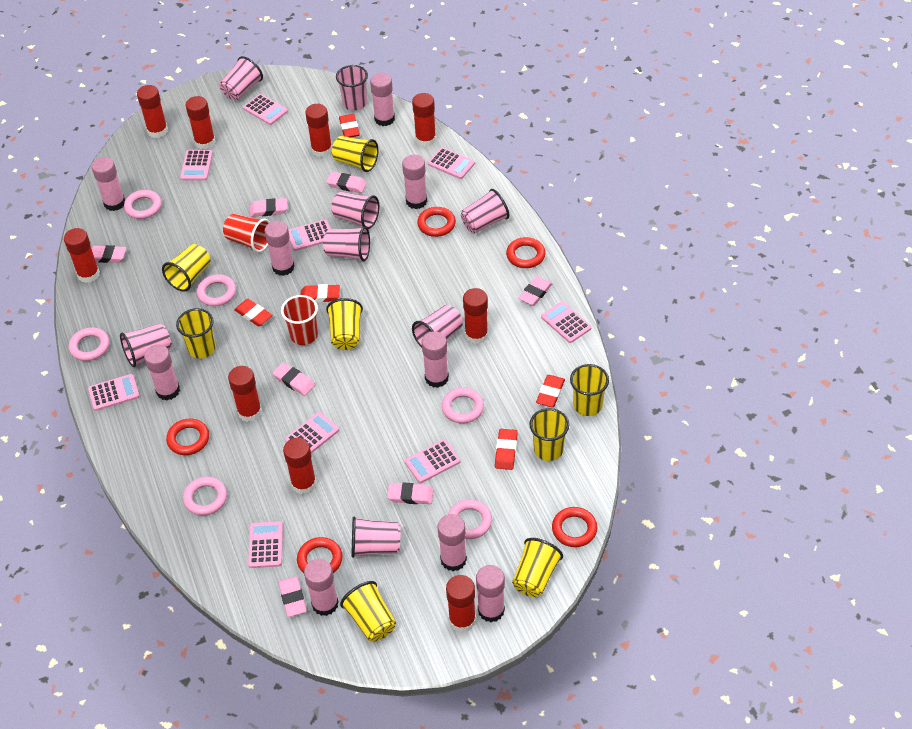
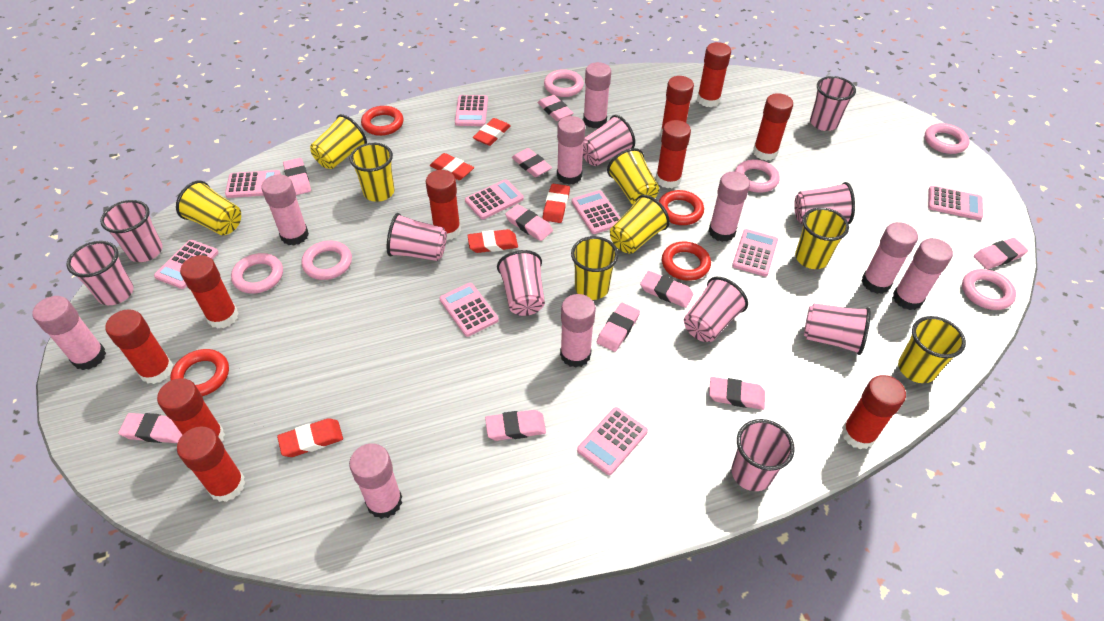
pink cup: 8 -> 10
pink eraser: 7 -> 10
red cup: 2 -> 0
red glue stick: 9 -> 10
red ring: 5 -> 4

* * * *

Problem requirements: Leaving out all pictures, transcribe the listing exactly.

Solution:
pink cup: 8 -> 10
pink eraser: 7 -> 10
red cup: 2 -> 0
red glue stick: 9 -> 10
red ring: 5 -> 4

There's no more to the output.